*WHAT IS EXPECTED*. Scan the material for "white". Copy every line it appears in.

^^^^^^^^

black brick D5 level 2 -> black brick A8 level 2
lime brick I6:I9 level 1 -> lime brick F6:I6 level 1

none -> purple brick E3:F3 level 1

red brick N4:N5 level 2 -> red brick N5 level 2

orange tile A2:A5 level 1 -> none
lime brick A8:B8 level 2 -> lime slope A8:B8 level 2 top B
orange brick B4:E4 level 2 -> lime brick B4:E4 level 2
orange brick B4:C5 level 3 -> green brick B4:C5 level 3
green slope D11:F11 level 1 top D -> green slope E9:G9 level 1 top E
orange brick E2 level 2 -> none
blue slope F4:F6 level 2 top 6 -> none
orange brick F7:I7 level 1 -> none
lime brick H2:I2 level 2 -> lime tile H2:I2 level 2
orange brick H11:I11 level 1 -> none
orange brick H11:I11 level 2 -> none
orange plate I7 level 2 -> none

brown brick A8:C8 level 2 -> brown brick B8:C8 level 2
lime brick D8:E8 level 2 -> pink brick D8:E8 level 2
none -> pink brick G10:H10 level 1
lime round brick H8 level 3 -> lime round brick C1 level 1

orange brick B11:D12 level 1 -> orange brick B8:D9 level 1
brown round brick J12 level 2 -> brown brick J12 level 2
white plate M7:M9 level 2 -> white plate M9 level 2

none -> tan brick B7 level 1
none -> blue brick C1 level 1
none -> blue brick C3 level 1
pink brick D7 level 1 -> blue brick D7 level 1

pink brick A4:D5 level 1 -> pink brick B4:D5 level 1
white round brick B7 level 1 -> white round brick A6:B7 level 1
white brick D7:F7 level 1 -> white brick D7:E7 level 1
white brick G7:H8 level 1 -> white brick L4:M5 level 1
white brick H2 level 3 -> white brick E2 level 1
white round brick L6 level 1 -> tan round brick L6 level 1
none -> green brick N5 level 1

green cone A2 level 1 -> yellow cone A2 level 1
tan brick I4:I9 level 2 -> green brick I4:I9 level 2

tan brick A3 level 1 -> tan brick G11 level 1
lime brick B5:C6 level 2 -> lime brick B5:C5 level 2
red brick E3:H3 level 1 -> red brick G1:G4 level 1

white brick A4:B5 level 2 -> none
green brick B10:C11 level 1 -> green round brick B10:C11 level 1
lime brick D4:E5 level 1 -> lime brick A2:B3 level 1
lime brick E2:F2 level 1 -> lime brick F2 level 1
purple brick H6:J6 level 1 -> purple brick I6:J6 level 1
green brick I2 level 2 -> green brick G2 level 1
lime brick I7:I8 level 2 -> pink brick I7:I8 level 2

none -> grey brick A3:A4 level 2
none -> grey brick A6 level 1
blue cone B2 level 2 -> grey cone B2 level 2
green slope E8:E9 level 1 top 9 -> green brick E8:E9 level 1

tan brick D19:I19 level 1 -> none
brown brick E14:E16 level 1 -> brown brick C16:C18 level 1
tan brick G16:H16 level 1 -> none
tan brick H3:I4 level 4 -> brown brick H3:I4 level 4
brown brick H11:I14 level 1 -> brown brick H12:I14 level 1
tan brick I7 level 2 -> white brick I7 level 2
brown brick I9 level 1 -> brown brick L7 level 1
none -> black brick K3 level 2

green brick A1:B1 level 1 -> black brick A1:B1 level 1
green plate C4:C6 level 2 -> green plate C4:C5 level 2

^^^^^^^^

*REPLY*.
white plate M7:M9 level 2 -> white plate M9 level 2
white round brick B7 level 1 -> white round brick A6:B7 level 1
white brick D7:F7 level 1 -> white brick D7:E7 level 1
white brick G7:H8 level 1 -> white brick L4:M5 level 1
white brick H2 level 3 -> white brick E2 level 1
white round brick L6 level 1 -> tan round brick L6 level 1
white brick A4:B5 level 2 -> none
tan brick I7 level 2 -> white brick I7 level 2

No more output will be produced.